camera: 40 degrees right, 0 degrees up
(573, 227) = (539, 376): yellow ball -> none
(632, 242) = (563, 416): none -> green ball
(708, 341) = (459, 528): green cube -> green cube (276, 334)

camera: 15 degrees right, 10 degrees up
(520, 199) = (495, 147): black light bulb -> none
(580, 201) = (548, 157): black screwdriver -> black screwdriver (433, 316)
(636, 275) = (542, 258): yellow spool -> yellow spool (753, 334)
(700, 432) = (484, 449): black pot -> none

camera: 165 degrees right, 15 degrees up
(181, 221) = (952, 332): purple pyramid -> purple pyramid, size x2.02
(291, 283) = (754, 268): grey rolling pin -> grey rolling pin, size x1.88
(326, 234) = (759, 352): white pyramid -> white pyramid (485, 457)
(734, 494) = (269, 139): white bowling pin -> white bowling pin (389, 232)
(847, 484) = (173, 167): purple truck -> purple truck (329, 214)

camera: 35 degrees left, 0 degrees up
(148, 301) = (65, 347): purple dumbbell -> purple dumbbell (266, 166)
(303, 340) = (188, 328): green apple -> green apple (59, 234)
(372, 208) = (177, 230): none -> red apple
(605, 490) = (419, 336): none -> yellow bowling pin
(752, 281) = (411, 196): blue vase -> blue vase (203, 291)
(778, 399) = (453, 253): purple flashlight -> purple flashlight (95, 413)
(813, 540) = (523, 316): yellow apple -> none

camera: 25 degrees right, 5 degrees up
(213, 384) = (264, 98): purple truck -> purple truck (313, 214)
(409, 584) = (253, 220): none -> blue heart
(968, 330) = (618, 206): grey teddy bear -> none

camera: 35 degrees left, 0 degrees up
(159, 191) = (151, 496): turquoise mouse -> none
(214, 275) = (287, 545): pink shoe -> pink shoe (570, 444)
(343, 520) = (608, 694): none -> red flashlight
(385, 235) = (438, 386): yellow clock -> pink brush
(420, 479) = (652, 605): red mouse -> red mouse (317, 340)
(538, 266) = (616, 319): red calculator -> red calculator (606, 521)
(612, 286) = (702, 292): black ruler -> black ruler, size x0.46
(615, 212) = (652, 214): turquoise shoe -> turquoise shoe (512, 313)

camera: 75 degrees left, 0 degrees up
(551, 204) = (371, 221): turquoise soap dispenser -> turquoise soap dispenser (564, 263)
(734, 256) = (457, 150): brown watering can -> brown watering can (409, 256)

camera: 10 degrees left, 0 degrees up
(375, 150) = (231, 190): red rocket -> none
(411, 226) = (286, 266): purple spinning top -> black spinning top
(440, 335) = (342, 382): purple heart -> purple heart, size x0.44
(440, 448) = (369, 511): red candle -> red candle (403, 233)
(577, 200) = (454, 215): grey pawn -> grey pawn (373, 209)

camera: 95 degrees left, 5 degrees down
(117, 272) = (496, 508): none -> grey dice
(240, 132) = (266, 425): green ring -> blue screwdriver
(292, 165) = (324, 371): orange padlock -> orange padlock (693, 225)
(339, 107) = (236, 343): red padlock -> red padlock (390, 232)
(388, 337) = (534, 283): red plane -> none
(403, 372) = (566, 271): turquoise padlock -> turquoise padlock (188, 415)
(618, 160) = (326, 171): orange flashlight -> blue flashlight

────────────────

» **TASK OBJECTIVE**:
What is needed is each line of the entries that contains the word "bowling".

» **COMPLETED EXERCISE**:
(734, 494) = (269, 139): white bowling pin -> white bowling pin (389, 232)
(605, 490) = (419, 336): none -> yellow bowling pin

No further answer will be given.